Work required –
Provide the records once more, identical to the original.

- - - - -

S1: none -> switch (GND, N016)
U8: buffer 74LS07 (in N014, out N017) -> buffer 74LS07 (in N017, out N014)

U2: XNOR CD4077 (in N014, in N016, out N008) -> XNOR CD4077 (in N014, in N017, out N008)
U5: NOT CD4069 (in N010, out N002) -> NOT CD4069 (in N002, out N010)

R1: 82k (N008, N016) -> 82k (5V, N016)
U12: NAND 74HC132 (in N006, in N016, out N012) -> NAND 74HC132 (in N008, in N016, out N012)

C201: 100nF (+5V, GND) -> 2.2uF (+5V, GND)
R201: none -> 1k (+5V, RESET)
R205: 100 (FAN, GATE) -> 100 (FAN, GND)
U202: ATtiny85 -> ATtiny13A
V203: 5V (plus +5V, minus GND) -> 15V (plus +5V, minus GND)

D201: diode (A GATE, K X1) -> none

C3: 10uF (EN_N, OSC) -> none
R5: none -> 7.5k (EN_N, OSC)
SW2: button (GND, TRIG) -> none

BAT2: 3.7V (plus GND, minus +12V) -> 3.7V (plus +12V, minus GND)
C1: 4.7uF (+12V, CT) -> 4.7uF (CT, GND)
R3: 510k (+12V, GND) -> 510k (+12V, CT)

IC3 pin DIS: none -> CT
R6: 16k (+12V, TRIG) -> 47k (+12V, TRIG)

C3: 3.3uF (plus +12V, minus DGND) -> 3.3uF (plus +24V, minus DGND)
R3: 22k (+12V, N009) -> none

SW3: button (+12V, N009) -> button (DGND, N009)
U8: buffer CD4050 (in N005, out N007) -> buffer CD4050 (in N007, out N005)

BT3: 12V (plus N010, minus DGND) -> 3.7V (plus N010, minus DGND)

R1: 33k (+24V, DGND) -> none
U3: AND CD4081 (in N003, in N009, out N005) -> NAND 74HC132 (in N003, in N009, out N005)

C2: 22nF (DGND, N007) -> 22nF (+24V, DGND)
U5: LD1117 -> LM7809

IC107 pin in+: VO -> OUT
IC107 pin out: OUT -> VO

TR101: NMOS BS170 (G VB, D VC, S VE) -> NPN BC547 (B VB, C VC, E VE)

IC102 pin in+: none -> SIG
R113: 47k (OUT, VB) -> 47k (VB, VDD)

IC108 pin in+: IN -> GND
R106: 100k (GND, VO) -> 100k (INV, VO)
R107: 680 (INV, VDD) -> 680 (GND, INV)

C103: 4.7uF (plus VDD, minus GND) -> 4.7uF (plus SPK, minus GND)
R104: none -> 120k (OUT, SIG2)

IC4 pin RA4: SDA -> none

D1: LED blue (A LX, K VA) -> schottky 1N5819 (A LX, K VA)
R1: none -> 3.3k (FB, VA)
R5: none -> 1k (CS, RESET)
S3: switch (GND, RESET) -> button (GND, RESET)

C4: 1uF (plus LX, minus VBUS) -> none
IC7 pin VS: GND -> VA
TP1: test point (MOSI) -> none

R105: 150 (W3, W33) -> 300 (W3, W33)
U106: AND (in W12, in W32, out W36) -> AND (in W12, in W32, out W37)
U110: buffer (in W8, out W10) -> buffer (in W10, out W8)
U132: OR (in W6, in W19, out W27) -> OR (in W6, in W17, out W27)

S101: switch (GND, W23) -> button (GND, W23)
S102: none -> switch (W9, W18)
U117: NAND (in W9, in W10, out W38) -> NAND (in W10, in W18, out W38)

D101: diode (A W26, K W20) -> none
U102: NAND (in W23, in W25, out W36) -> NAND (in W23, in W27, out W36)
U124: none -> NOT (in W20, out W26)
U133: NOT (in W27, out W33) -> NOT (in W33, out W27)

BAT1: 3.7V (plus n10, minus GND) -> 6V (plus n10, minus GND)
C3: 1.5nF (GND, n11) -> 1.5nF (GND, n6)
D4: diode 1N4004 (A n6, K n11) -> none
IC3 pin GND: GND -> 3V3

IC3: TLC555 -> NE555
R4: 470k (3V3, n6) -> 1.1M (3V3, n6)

- - - - -

Output –
S1: none -> switch (GND, N016)
U8: buffer 74LS07 (in N014, out N017) -> buffer 74LS07 (in N017, out N014)

U2: XNOR CD4077 (in N014, in N016, out N008) -> XNOR CD4077 (in N014, in N017, out N008)
U5: NOT CD4069 (in N010, out N002) -> NOT CD4069 (in N002, out N010)

R1: 82k (N008, N016) -> 82k (5V, N016)
U12: NAND 74HC132 (in N006, in N016, out N012) -> NAND 74HC132 (in N008, in N016, out N012)

C201: 100nF (+5V, GND) -> 2.2uF (+5V, GND)
R201: none -> 1k (+5V, RESET)
R205: 100 (FAN, GATE) -> 100 (FAN, GND)
U202: ATtiny85 -> ATtiny13A
V203: 5V (plus +5V, minus GND) -> 15V (plus +5V, minus GND)

D201: diode (A GATE, K X1) -> none

C3: 10uF (EN_N, OSC) -> none
R5: none -> 7.5k (EN_N, OSC)
SW2: button (GND, TRIG) -> none

BAT2: 3.7V (plus GND, minus +12V) -> 3.7V (plus +12V, minus GND)
C1: 4.7uF (+12V, CT) -> 4.7uF (CT, GND)
R3: 510k (+12V, GND) -> 510k (+12V, CT)

IC3 pin DIS: none -> CT
R6: 16k (+12V, TRIG) -> 47k (+12V, TRIG)

C3: 3.3uF (plus +12V, minus DGND) -> 3.3uF (plus +24V, minus DGND)
R3: 22k (+12V, N009) -> none

SW3: button (+12V, N009) -> button (DGND, N009)
U8: buffer CD4050 (in N005, out N007) -> buffer CD4050 (in N007, out N005)

BT3: 12V (plus N010, minus DGND) -> 3.7V (plus N010, minus DGND)

R1: 33k (+24V, DGND) -> none
U3: AND CD4081 (in N003, in N009, out N005) -> NAND 74HC132 (in N003, in N009, out N005)

C2: 22nF (DGND, N007) -> 22nF (+24V, DGND)
U5: LD1117 -> LM7809

IC107 pin in+: VO -> OUT
IC107 pin out: OUT -> VO

TR101: NMOS BS170 (G VB, D VC, S VE) -> NPN BC547 (B VB, C VC, E VE)

IC102 pin in+: none -> SIG
R113: 47k (OUT, VB) -> 47k (VB, VDD)

IC108 pin in+: IN -> GND
R106: 100k (GND, VO) -> 100k (INV, VO)
R107: 680 (INV, VDD) -> 680 (GND, INV)

C103: 4.7uF (plus VDD, minus GND) -> 4.7uF (plus SPK, minus GND)
R104: none -> 120k (OUT, SIG2)

IC4 pin RA4: SDA -> none

D1: LED blue (A LX, K VA) -> schottky 1N5819 (A LX, K VA)
R1: none -> 3.3k (FB, VA)
R5: none -> 1k (CS, RESET)
S3: switch (GND, RESET) -> button (GND, RESET)

C4: 1uF (plus LX, minus VBUS) -> none
IC7 pin VS: GND -> VA
TP1: test point (MOSI) -> none

R105: 150 (W3, W33) -> 300 (W3, W33)
U106: AND (in W12, in W32, out W36) -> AND (in W12, in W32, out W37)
U110: buffer (in W8, out W10) -> buffer (in W10, out W8)
U132: OR (in W6, in W19, out W27) -> OR (in W6, in W17, out W27)

S101: switch (GND, W23) -> button (GND, W23)
S102: none -> switch (W9, W18)
U117: NAND (in W9, in W10, out W38) -> NAND (in W10, in W18, out W38)

D101: diode (A W26, K W20) -> none
U102: NAND (in W23, in W25, out W36) -> NAND (in W23, in W27, out W36)
U124: none -> NOT (in W20, out W26)
U133: NOT (in W27, out W33) -> NOT (in W33, out W27)

BAT1: 3.7V (plus n10, minus GND) -> 6V (plus n10, minus GND)
C3: 1.5nF (GND, n11) -> 1.5nF (GND, n6)
D4: diode 1N4004 (A n6, K n11) -> none
IC3 pin GND: GND -> 3V3

IC3: TLC555 -> NE555
R4: 470k (3V3, n6) -> 1.1M (3V3, n6)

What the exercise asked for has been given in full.